→ REQUIRED WORK
Exactly as written, set down each line of the data below except its pictures.

(Before and after images)
────────────────
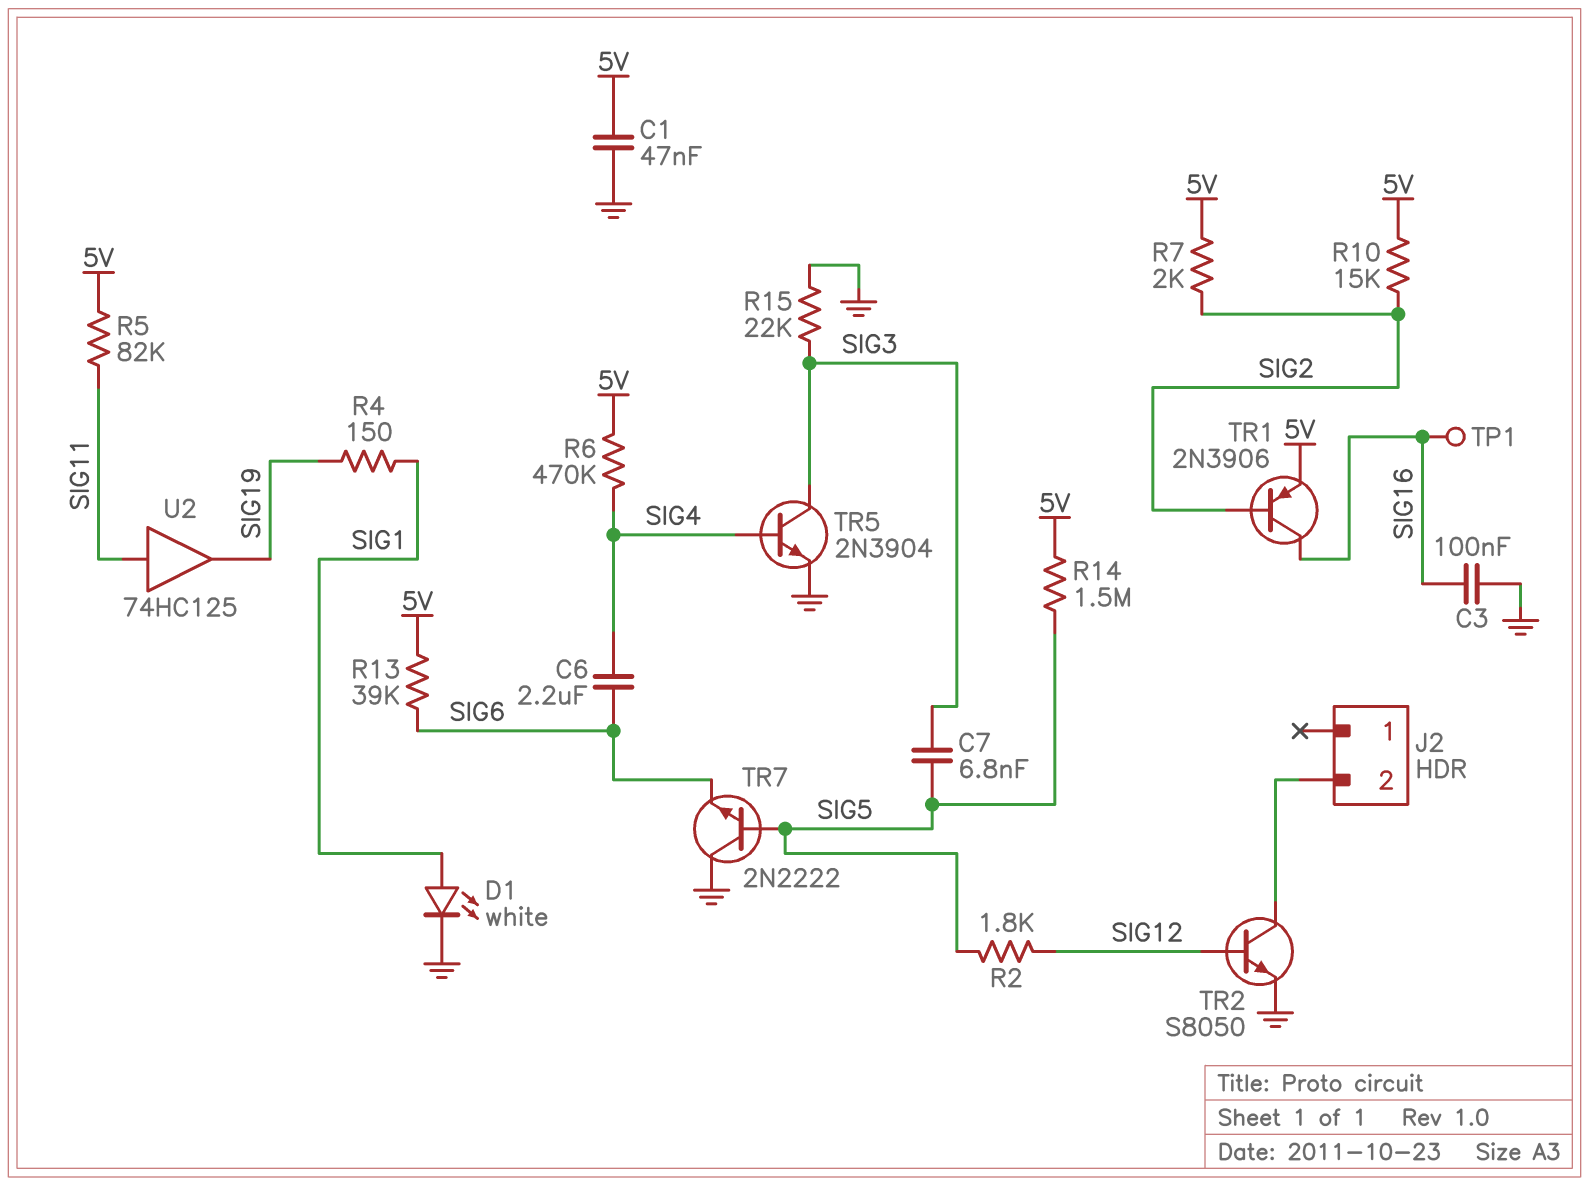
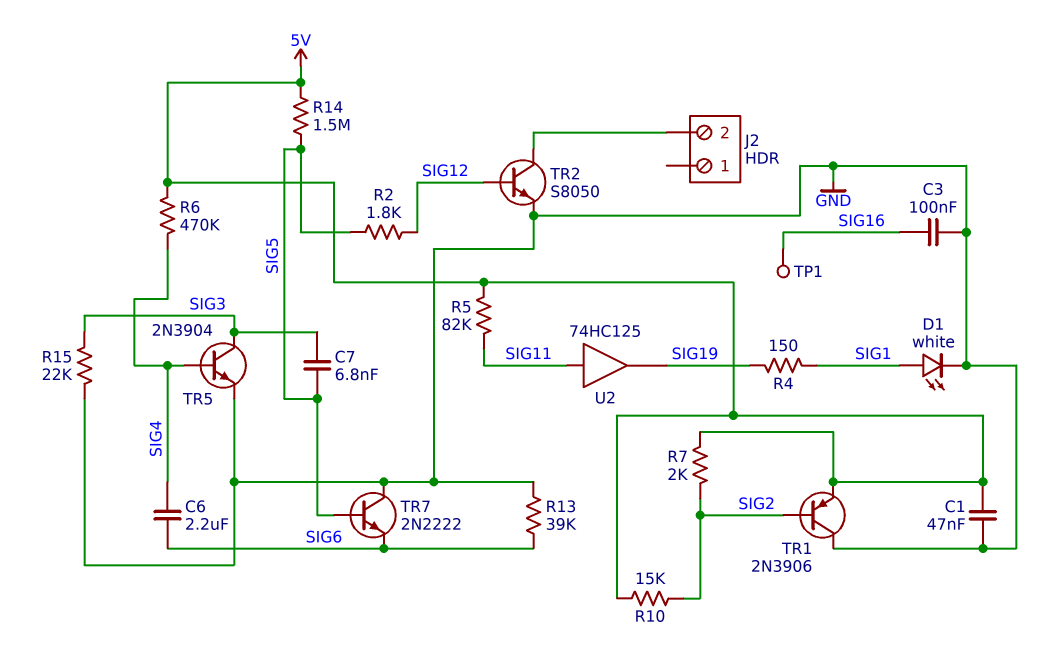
R13: 39k (5V, SIG6) -> 39k (GND, SIG6)
TR1: PNP 2N3906 (B SIG2, C SIG16, E 5V) -> PNP 2N3906 (B SIG2, C GND, E 5V)

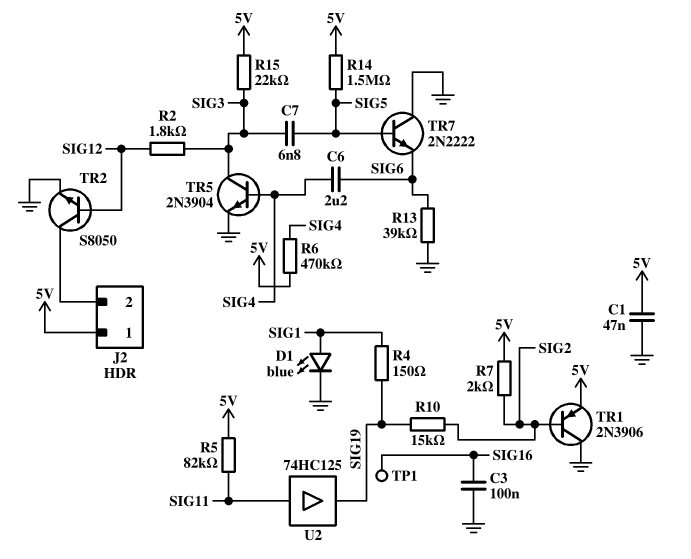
D1: LED white (A SIG1, K GND) -> LED blue (A SIG1, K GND)
J2 pin 1: none -> 5V
R2: 1.8k (SIG5, SIG12) -> 1.8k (SIG3, SIG12)
R10: 15k (5V, SIG2) -> 15k (SIG2, SIG19)
R15: 22k (GND, SIG3) -> 22k (5V, SIG3)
────────────────
→ ANSWER SECTION
R13: 39k (5V, SIG6) -> 39k (GND, SIG6)
TR1: PNP 2N3906 (B SIG2, C SIG16, E 5V) -> PNP 2N3906 (B SIG2, C GND, E 5V)

D1: LED white (A SIG1, K GND) -> LED blue (A SIG1, K GND)
J2 pin 1: none -> 5V
R2: 1.8k (SIG5, SIG12) -> 1.8k (SIG3, SIG12)
R10: 15k (5V, SIG2) -> 15k (SIG2, SIG19)
R15: 22k (GND, SIG3) -> 22k (5V, SIG3)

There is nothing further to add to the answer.